Make an exact copy of the records below, leaving every image out.

═══ Supplied records ═══

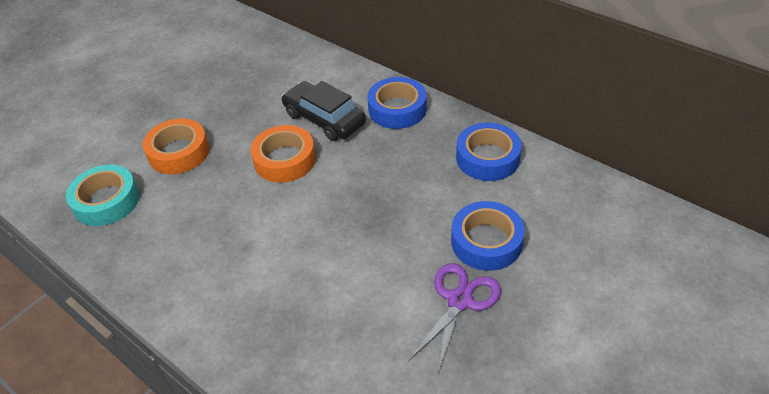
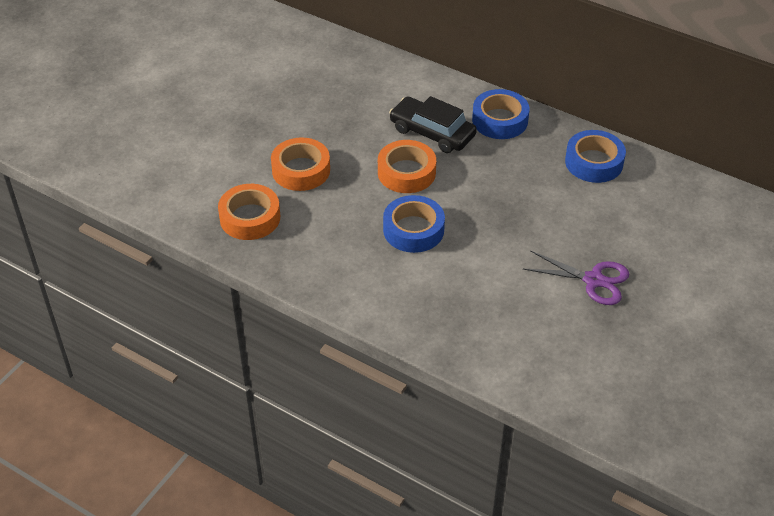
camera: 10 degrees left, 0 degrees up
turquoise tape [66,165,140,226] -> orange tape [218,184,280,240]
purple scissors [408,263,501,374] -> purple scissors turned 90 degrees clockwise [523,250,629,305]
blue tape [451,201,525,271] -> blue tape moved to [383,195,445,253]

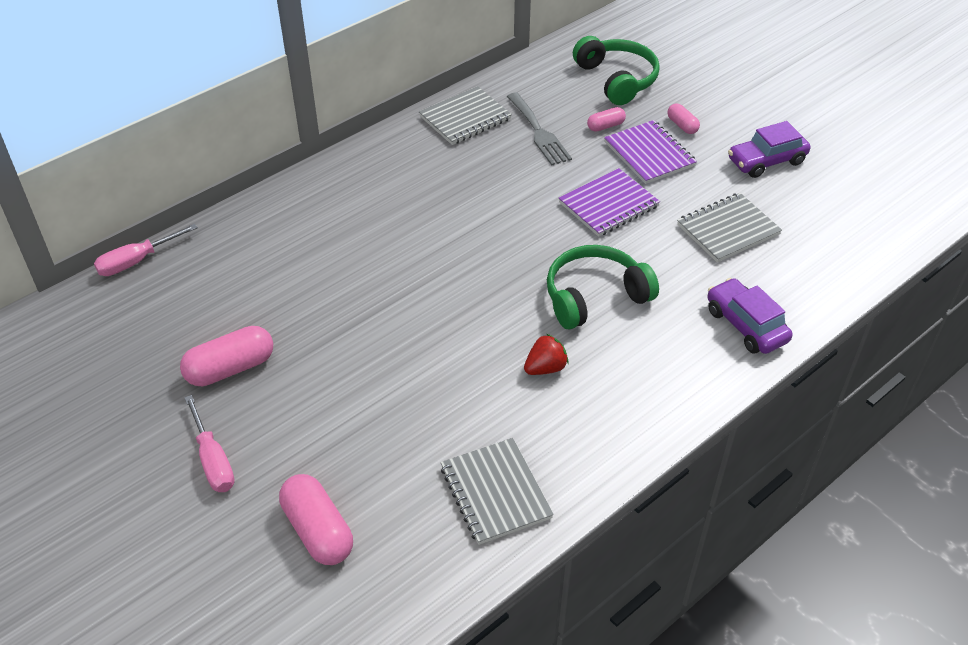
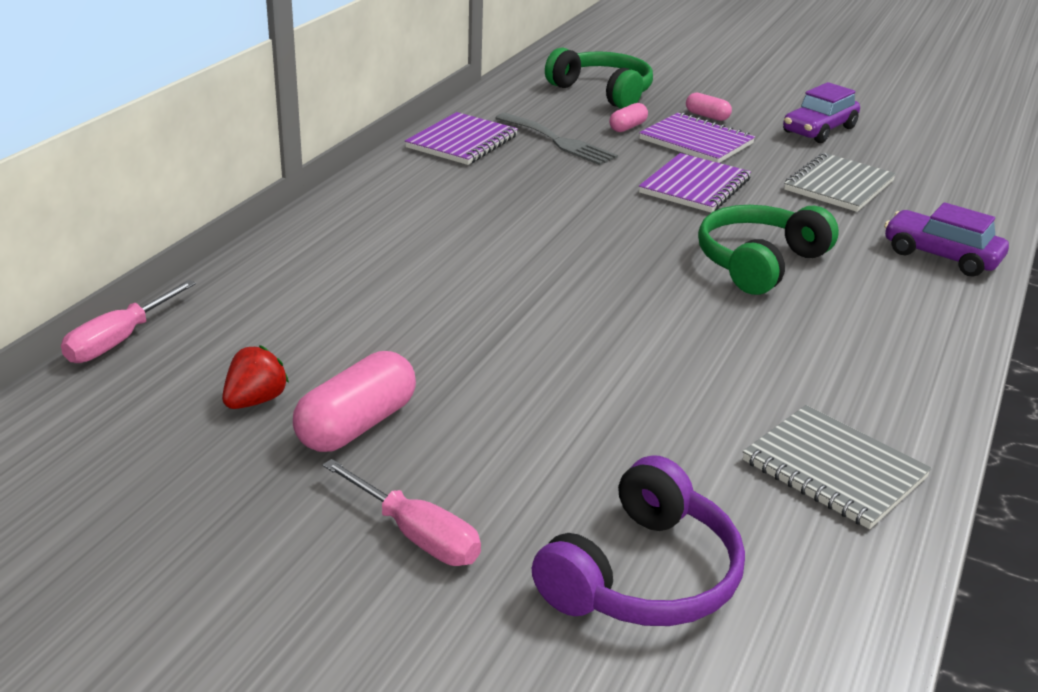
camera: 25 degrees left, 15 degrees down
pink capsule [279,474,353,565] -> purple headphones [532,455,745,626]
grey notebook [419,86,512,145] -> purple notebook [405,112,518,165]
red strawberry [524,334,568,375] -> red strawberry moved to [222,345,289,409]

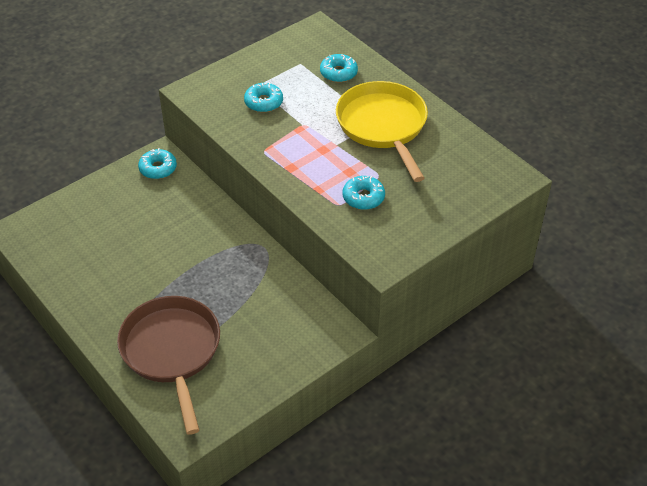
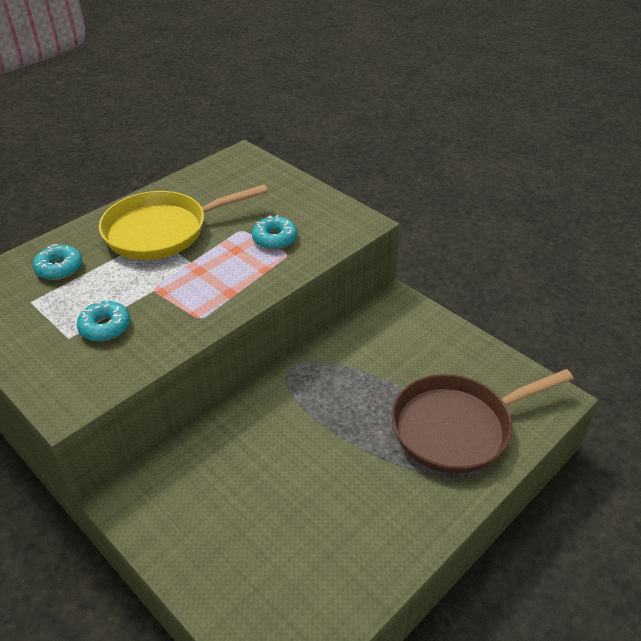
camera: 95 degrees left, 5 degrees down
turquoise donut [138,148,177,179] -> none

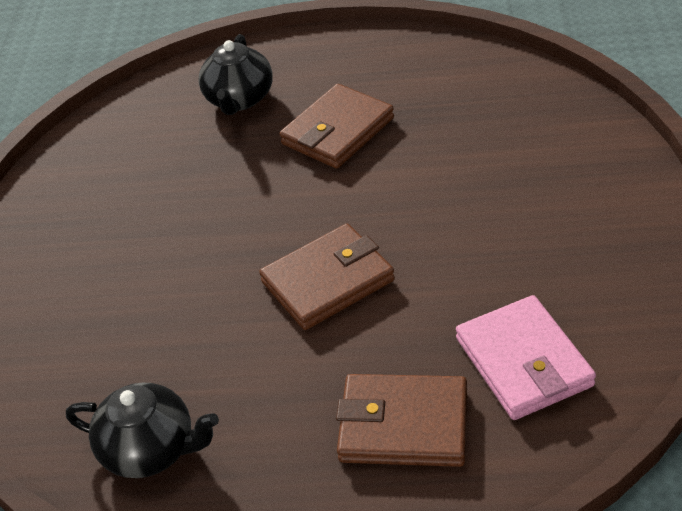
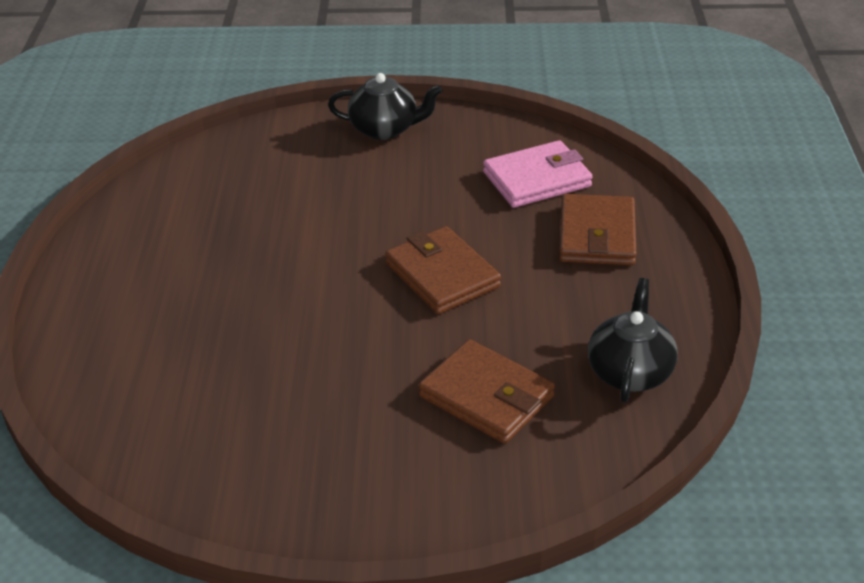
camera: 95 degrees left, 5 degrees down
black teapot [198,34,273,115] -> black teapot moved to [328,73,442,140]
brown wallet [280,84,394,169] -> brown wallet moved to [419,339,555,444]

═══

Exercise output:
camera: 10 degrees left, 0 degrees up
turquoise tape [66,165,140,226] -> orange tape [218,184,280,240]
purple scissors [408,263,501,374] -> purple scissors turned 90 degrees clockwise [523,250,629,305]
blue tape [451,201,525,271] -> blue tape moved to [383,195,445,253]

camera: 25 degrees left, 15 degrees down
pink capsule [279,474,353,565] -> purple headphones [532,455,745,626]
grey notebook [419,86,512,145] -> purple notebook [405,112,518,165]
red strawberry [524,334,568,375] -> red strawberry moved to [222,345,289,409]

camera: 95 degrees left, 5 degrees down
turquoise donut [138,148,177,179] -> none

camera: 95 degrees left, 5 degrees down
black teapot [198,34,273,115] -> black teapot moved to [328,73,442,140]
brown wallet [280,84,394,169] -> brown wallet moved to [419,339,555,444]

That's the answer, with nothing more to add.